=== Working data ===
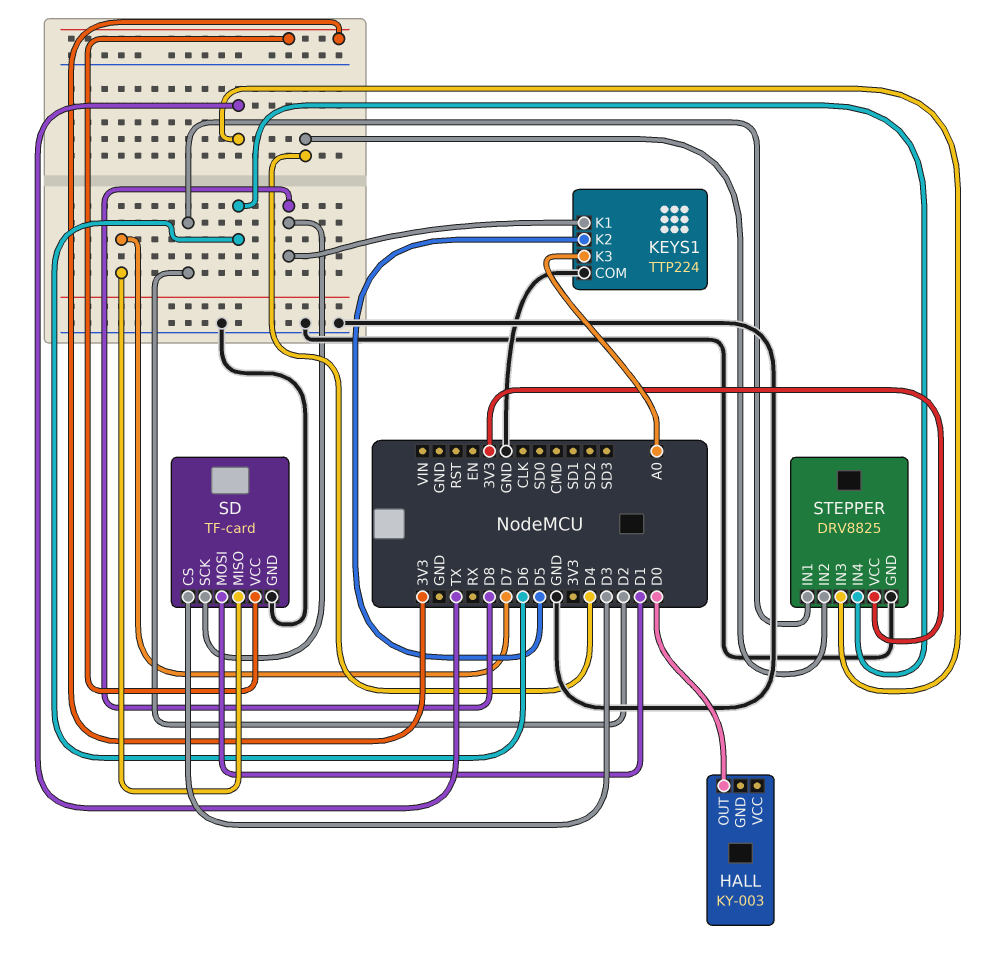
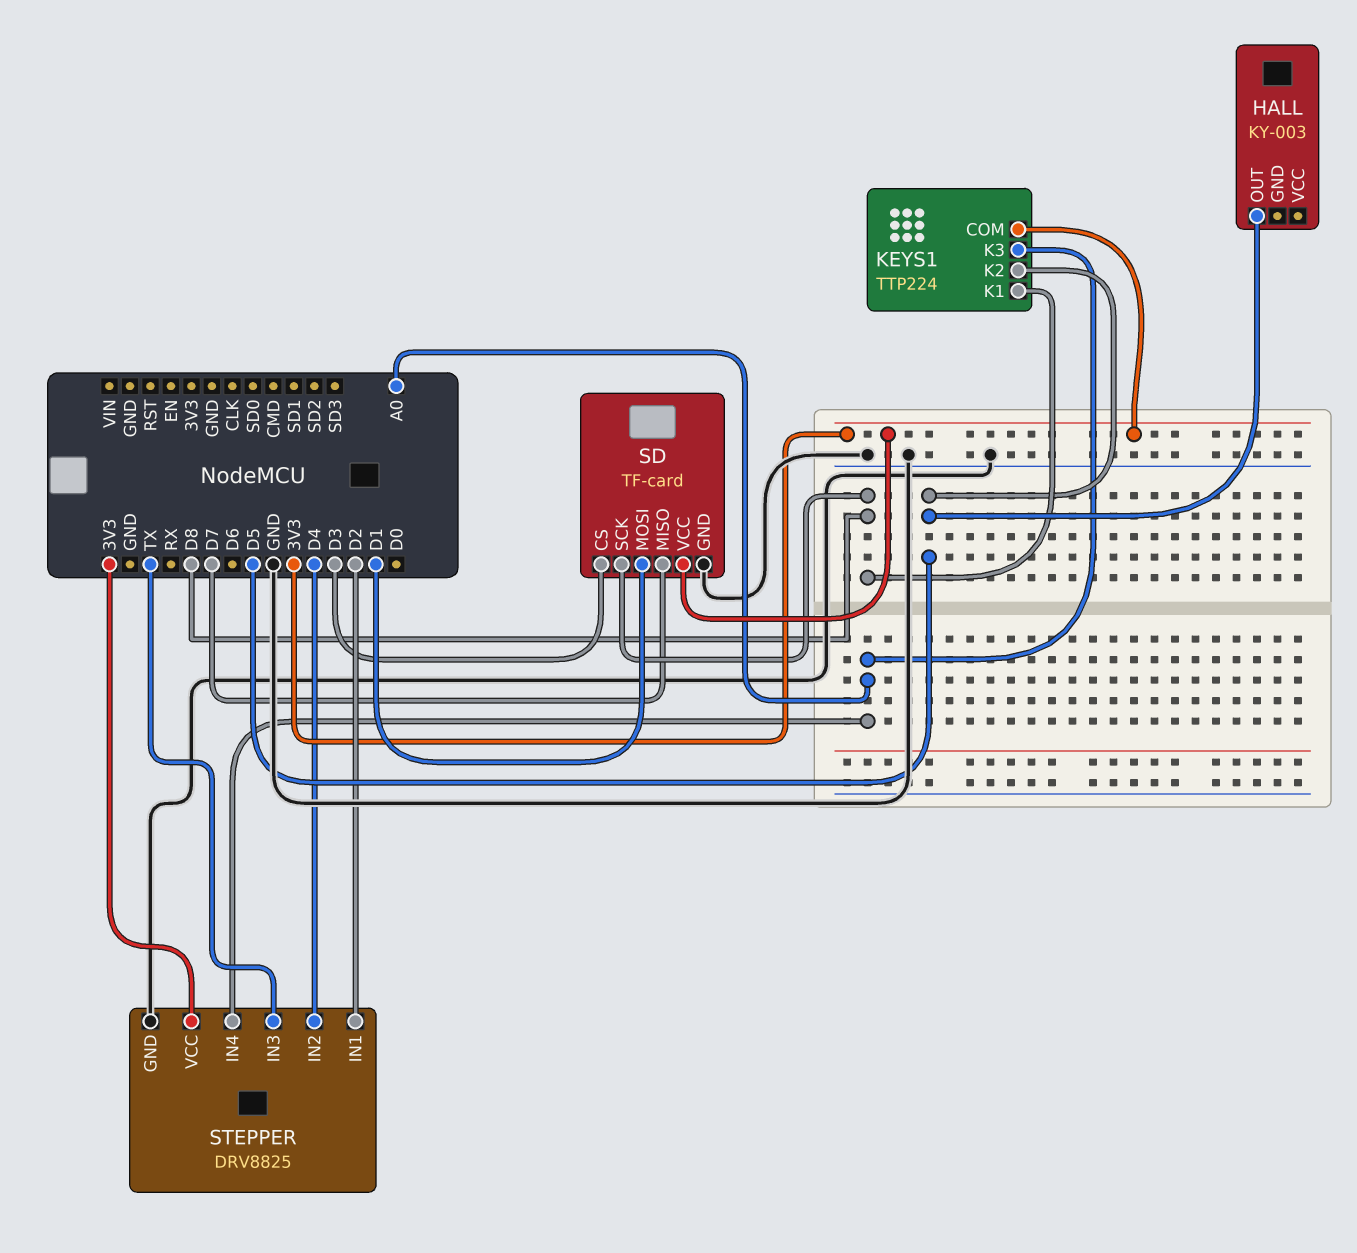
HALL pin OUT: D0 -> D5
KEYS1 pin COM: GND -> 3V3
STEPPER pin IN4: D6 -> A0

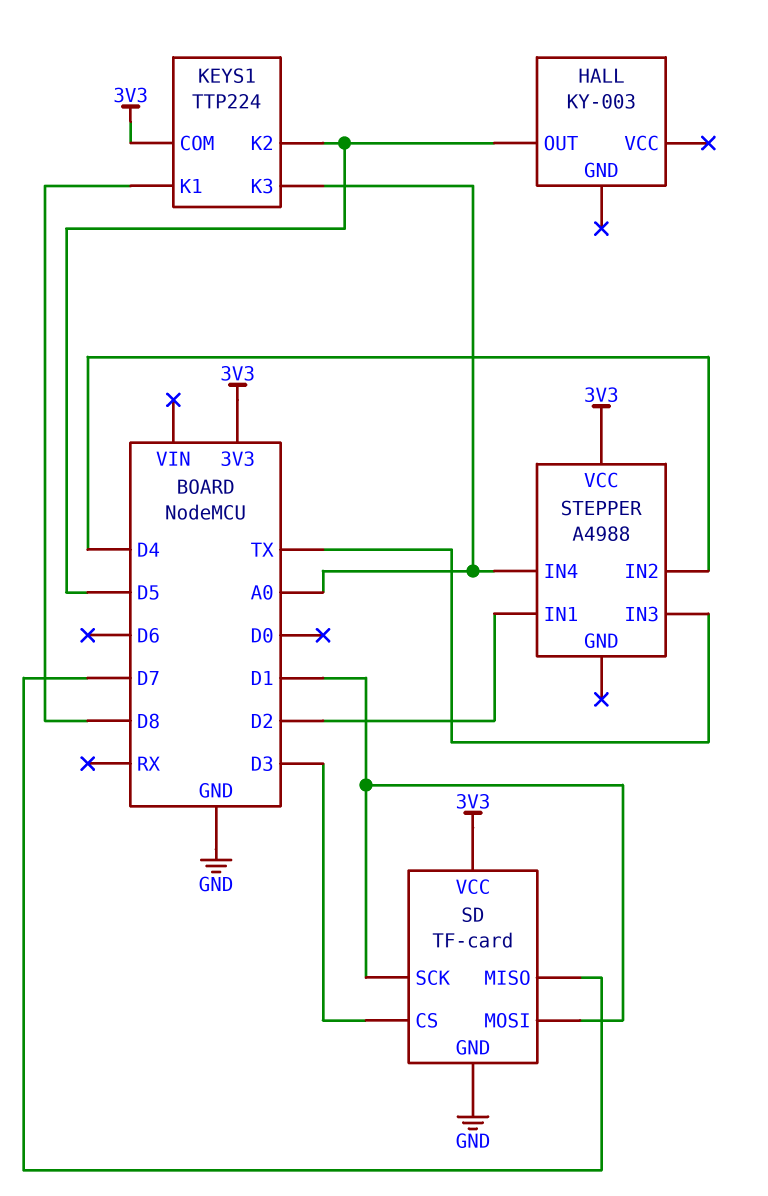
SD pin SCK: D8 -> D1
STEPPER: DRV8825 -> A4988
STEPPER pin GND: GND -> none

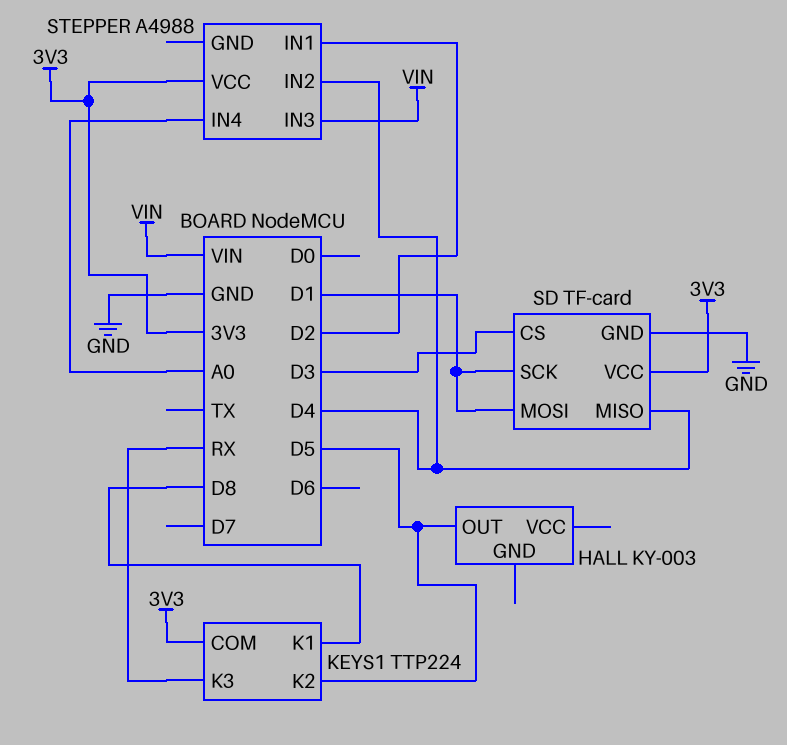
KEYS1 pin K3: A0 -> RX
SD pin MISO: D7 -> D4
STEPPER pin IN3: TX -> VIN

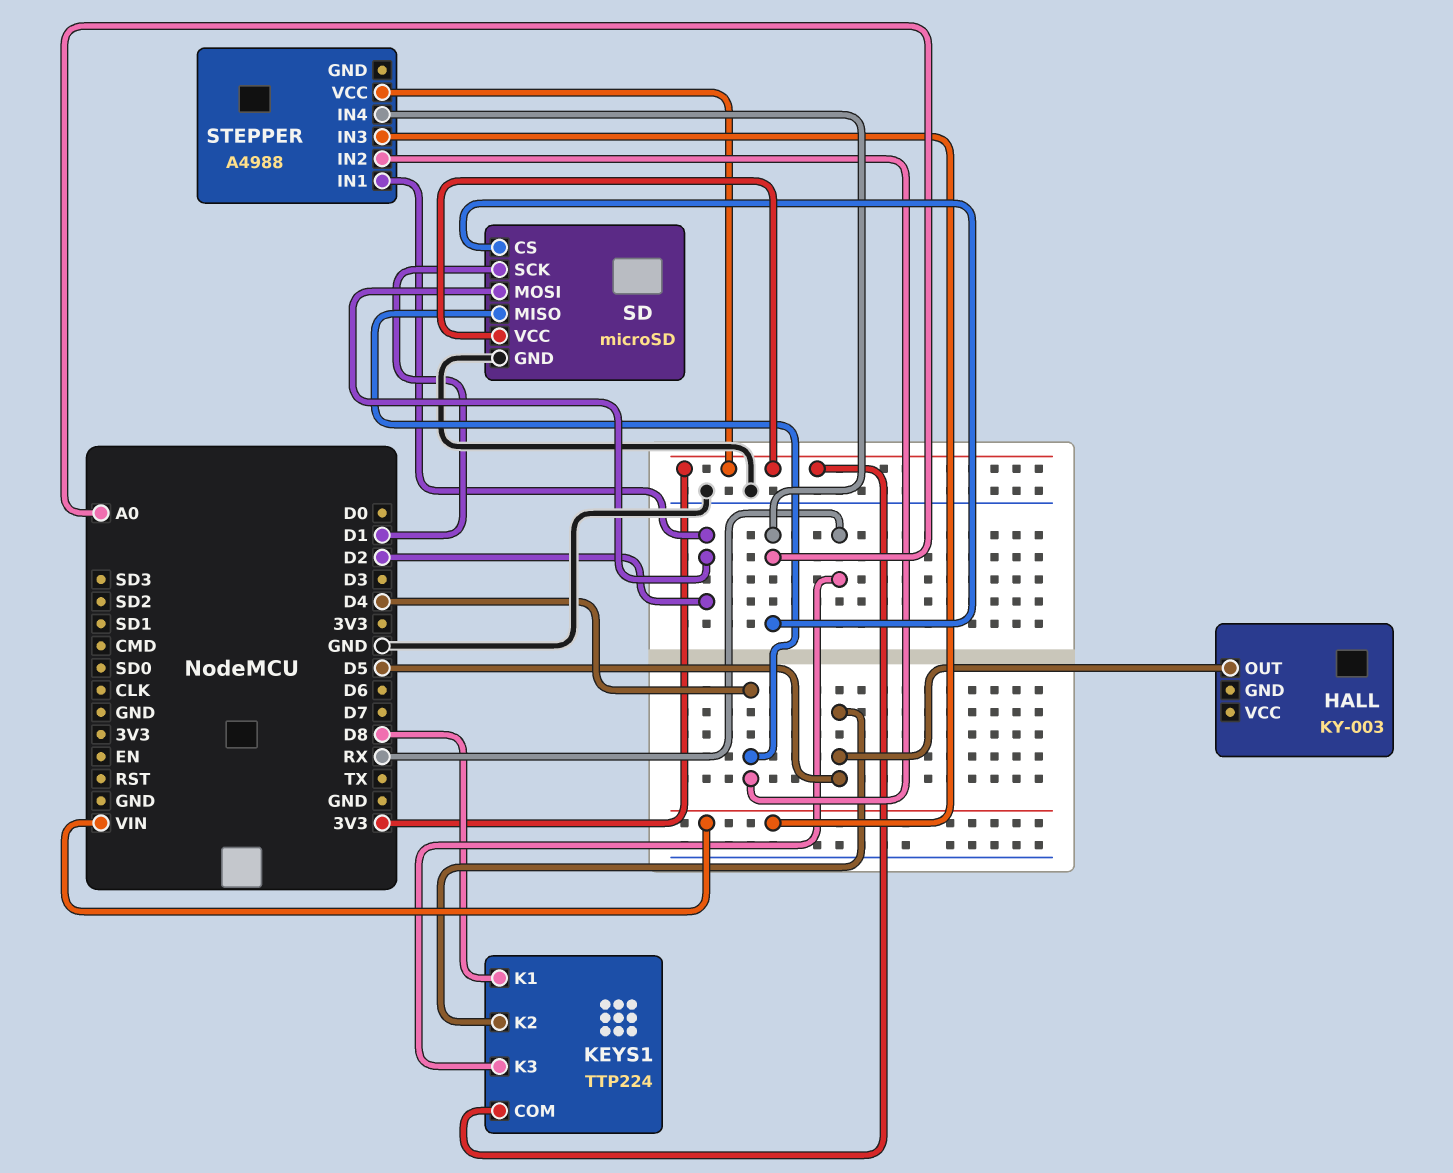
SD: TF-card -> microSD
SD pin CS: D3 -> A0
SD pin MOSI: D1 -> D2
===
Task item
Go through the lines above and copy any that contain "STEPPER".

The completed task
STEPPER pin IN4: D6 -> A0
STEPPER: DRV8825 -> A4988
STEPPER pin GND: GND -> none
STEPPER pin IN3: TX -> VIN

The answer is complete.